▶ _Exercise brief_
Please repeat the records below exactly, but only from the line that contains "blue carton: 3 -> 1" onward, ending with the last line.
[Opening Listed entries section]
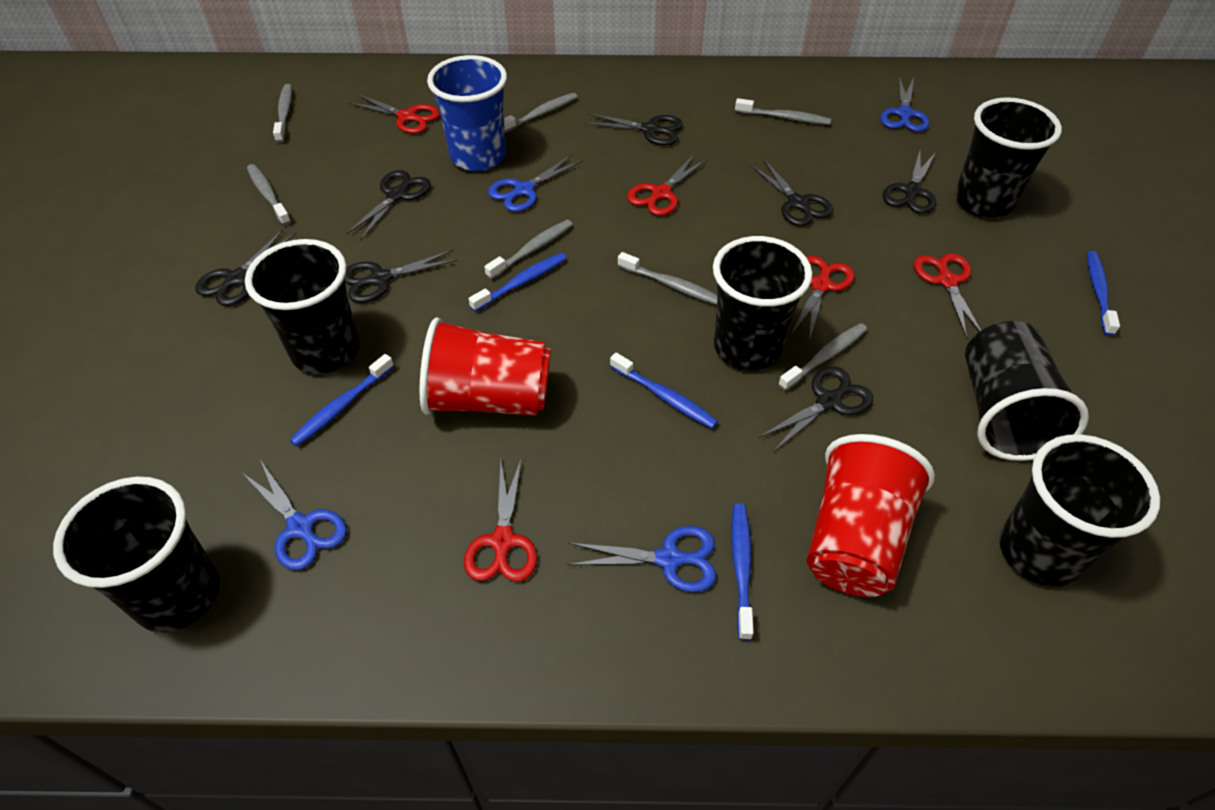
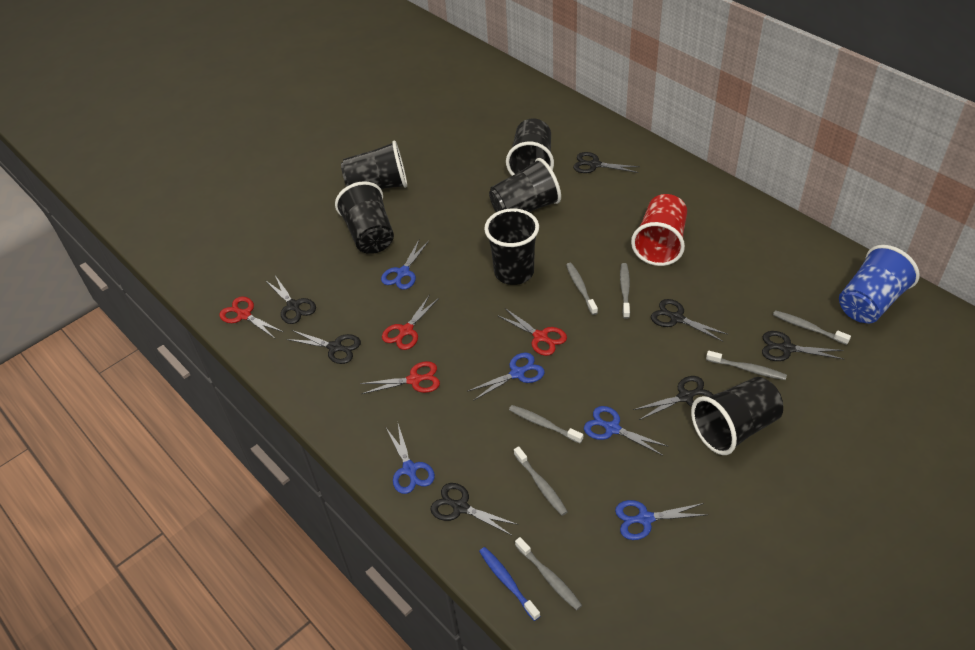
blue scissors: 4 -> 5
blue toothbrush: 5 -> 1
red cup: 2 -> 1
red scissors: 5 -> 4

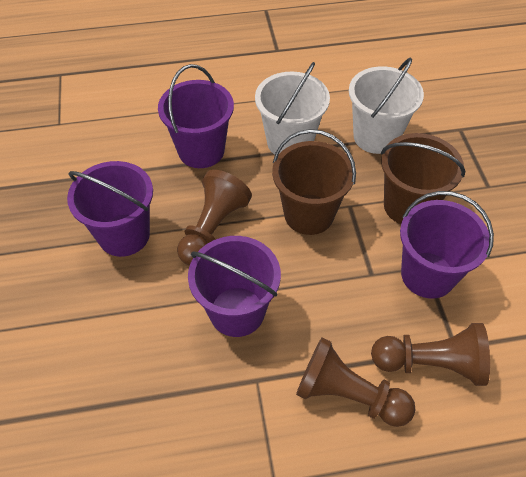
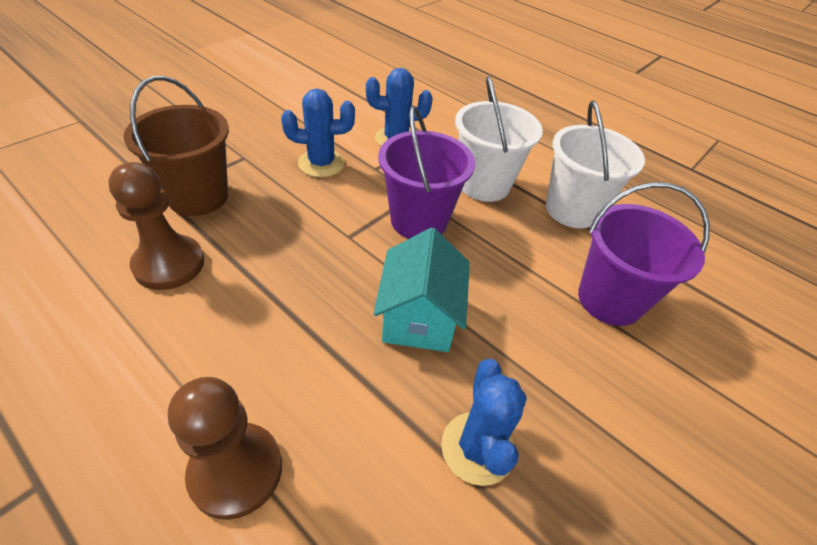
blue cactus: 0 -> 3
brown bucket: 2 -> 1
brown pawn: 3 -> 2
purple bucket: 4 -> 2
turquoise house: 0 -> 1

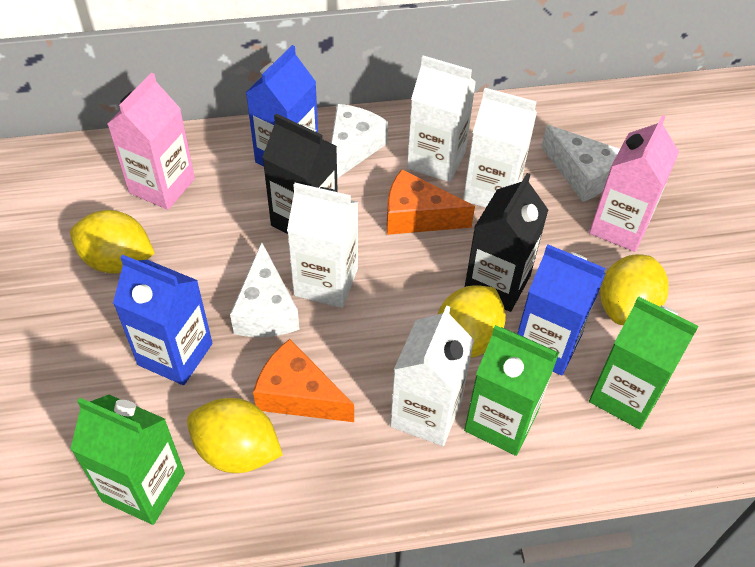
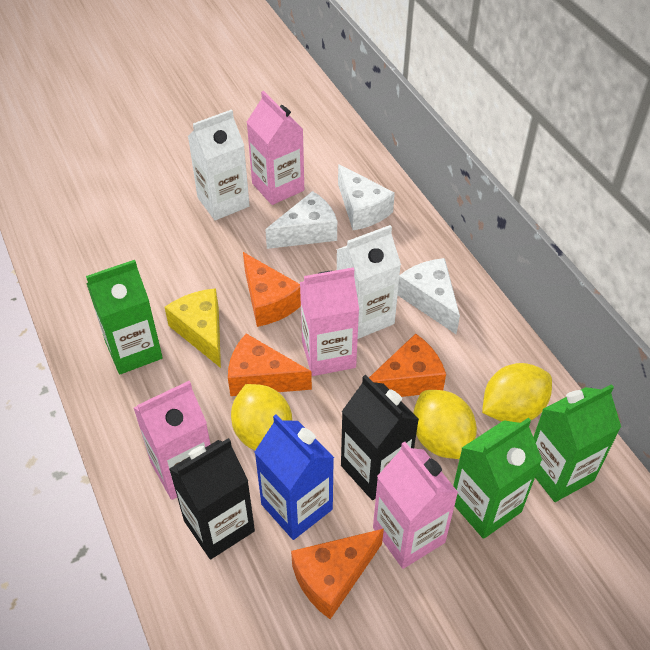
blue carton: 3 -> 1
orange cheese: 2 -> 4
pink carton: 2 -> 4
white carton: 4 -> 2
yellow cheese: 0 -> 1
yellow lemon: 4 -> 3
[Closing Listed entries section]
▶ _Answer box_
blue carton: 3 -> 1
orange cheese: 2 -> 4
pink carton: 2 -> 4
white carton: 4 -> 2
yellow cheese: 0 -> 1
yellow lemon: 4 -> 3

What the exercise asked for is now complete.